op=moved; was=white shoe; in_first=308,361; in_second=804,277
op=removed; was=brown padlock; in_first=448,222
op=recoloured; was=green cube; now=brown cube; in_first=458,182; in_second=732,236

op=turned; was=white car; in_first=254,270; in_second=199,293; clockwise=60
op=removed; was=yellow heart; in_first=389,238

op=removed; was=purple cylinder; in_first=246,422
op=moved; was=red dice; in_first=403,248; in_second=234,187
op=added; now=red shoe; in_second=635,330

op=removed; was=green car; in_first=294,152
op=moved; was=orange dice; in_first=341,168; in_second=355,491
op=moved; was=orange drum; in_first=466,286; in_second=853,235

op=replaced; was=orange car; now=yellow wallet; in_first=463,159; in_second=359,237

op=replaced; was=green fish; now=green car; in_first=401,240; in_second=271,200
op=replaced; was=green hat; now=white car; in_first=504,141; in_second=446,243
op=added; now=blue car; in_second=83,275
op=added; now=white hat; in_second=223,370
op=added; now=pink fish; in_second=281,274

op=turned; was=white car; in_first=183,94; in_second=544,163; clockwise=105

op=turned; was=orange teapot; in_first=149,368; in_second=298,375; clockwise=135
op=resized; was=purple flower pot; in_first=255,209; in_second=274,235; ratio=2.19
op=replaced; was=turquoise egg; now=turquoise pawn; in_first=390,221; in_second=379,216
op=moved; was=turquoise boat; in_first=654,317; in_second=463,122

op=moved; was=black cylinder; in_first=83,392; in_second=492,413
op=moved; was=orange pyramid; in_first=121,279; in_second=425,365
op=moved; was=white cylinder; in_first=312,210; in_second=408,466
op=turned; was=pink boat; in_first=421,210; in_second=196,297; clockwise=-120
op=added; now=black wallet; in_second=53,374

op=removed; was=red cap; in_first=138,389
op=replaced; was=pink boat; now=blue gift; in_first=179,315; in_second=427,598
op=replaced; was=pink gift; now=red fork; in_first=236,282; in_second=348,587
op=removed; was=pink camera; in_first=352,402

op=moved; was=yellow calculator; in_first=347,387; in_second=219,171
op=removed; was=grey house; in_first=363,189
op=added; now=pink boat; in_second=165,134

◇ ◇ ◇ ◇ ◇ ◇ ◇

■ What is expected:
Using the entries shown above, reproduce verbatim the lines from the line bearing "op=added; now=black wallet; in_second=53,374" to the line bearing "op=removed; was=pink camera; in_first=352,402", inclusive.

■ Reply:
op=added; now=black wallet; in_second=53,374

op=removed; was=red cap; in_first=138,389
op=replaced; was=pink boat; now=blue gift; in_first=179,315; in_second=427,598
op=replaced; was=pink gift; now=red fork; in_first=236,282; in_second=348,587
op=removed; was=pink camera; in_first=352,402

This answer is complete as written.